TASK BRIEF: Your task is to transcribe all of the data below exactly, omitting the images.

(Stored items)
******
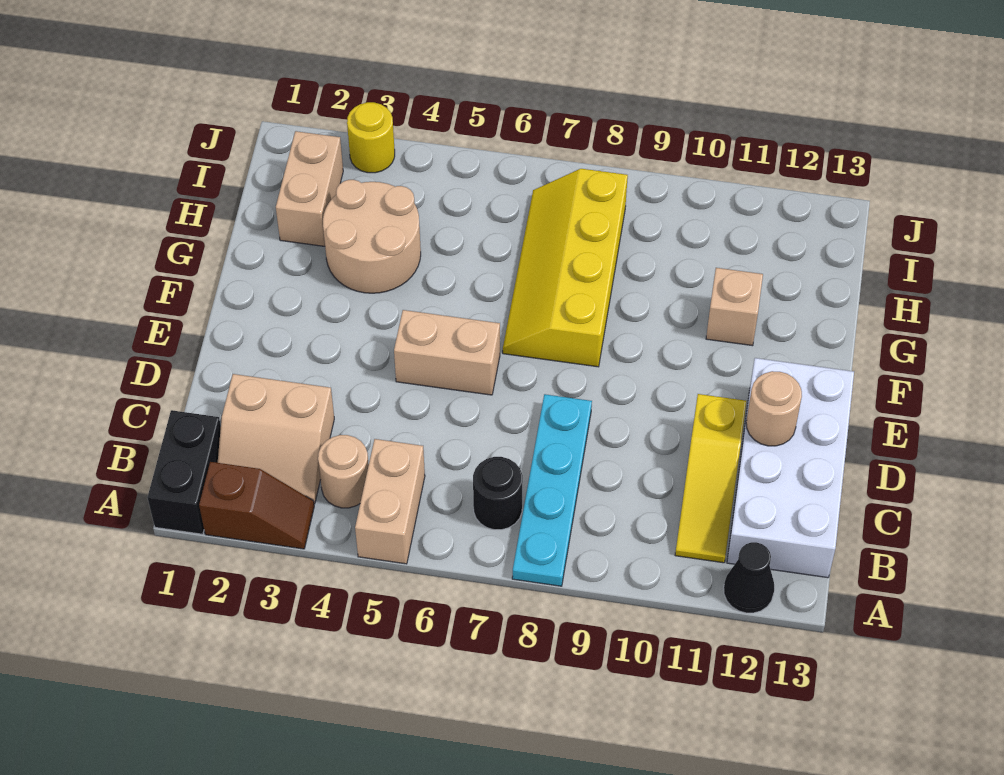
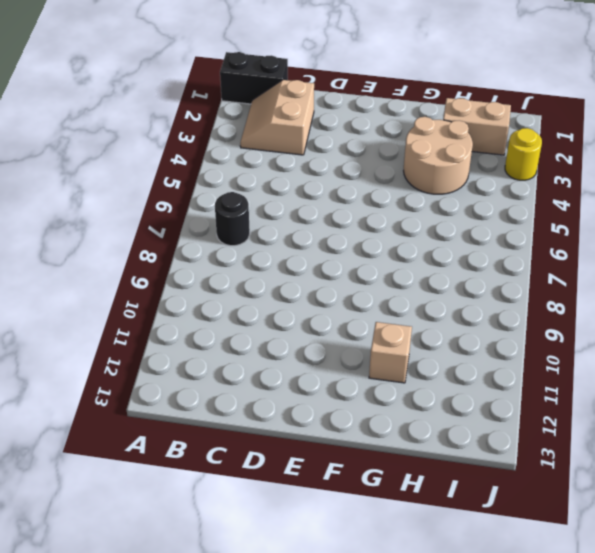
none -> brown 1x2 slope [199,462,314,549]
none -> tan 1x2 brick [355,439,425,564]
none -> cyan 1x4 plate [512,394,592,586]

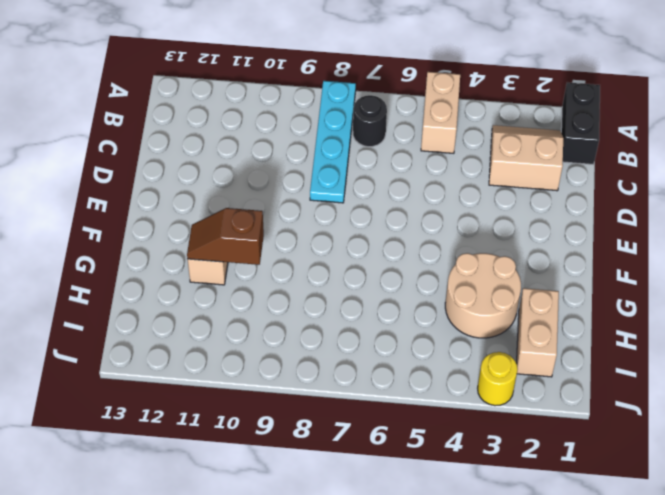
brown 1x2 slope [187,208,264,265] -> brown 1x2 slope moved to [199,462,314,549]
none -> black 1x1 cone [724,542,774,613]
none -> tan 1x1 round brick [318,435,369,508]
none -> yellow 1x3 slope [675,394,746,563]

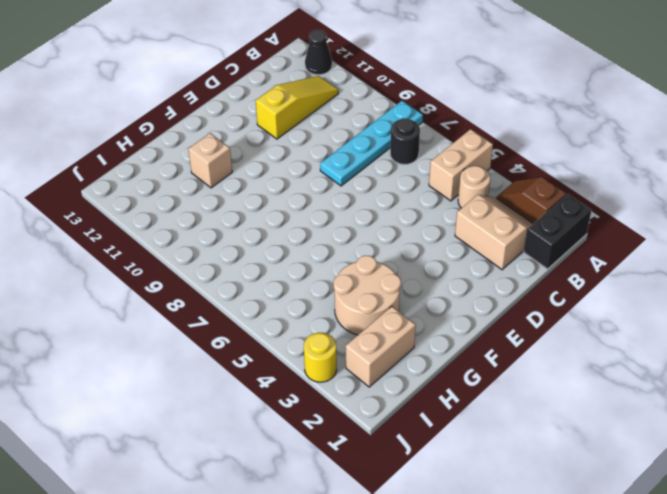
none -> white 2x4 brick [727,358,854,578]
none -> tan 1x2 brick [394,310,500,395]
none -> yellow 2x4 slope [503,169,628,367]

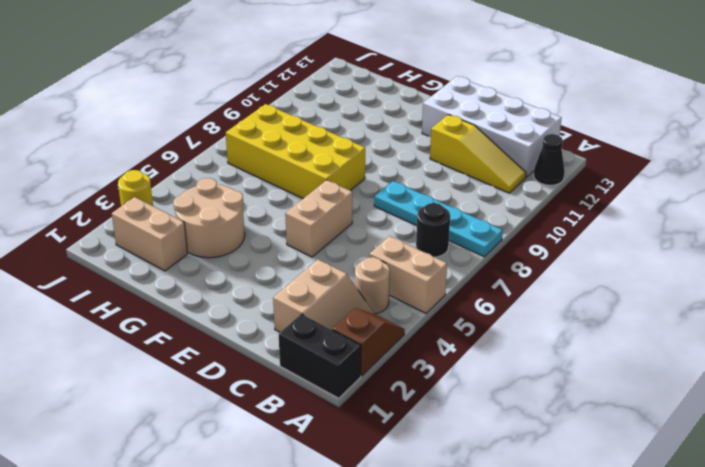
yellow 2x4 brick [226,104,365,199] -> yellow 2x4 slope [503,169,628,367]
none -> tan 1x1 brick [706,268,763,346]
none -> tan 1x1 round brick [746,371,802,446]

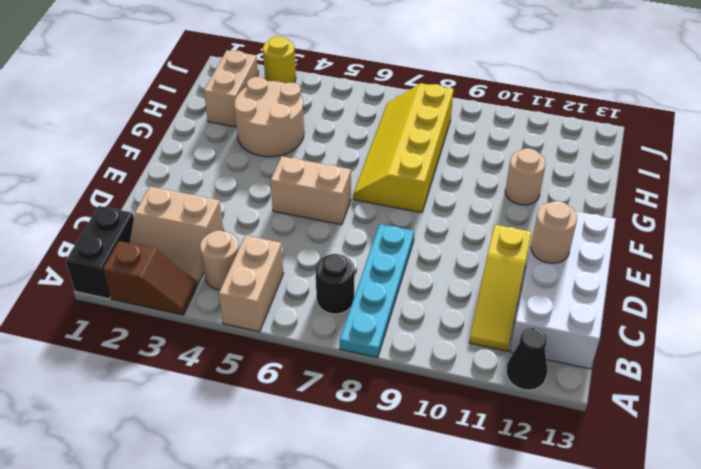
tan 1x1 round brick [505,149,546,205] -> tan 1x1 brick [706,268,763,346]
******
TASK RESPONSE:
none -> brown 1x2 slope [199,462,314,549]
none -> tan 1x2 brick [355,439,425,564]
none -> cyan 1x4 plate [512,394,592,586]

brown 1x2 slope [187,208,264,265] -> brown 1x2 slope moved to [199,462,314,549]
none -> black 1x1 cone [724,542,774,613]
none -> tan 1x1 round brick [318,435,369,508]
none -> yellow 1x3 slope [675,394,746,563]

none -> white 2x4 brick [727,358,854,578]
none -> tan 1x2 brick [394,310,500,395]
none -> yellow 2x4 slope [503,169,628,367]

yellow 2x4 brick [226,104,365,199] -> yellow 2x4 slope [503,169,628,367]
none -> tan 1x1 brick [706,268,763,346]
none -> tan 1x1 round brick [746,371,802,446]

tan 1x1 round brick [505,149,546,205] -> tan 1x1 brick [706,268,763,346]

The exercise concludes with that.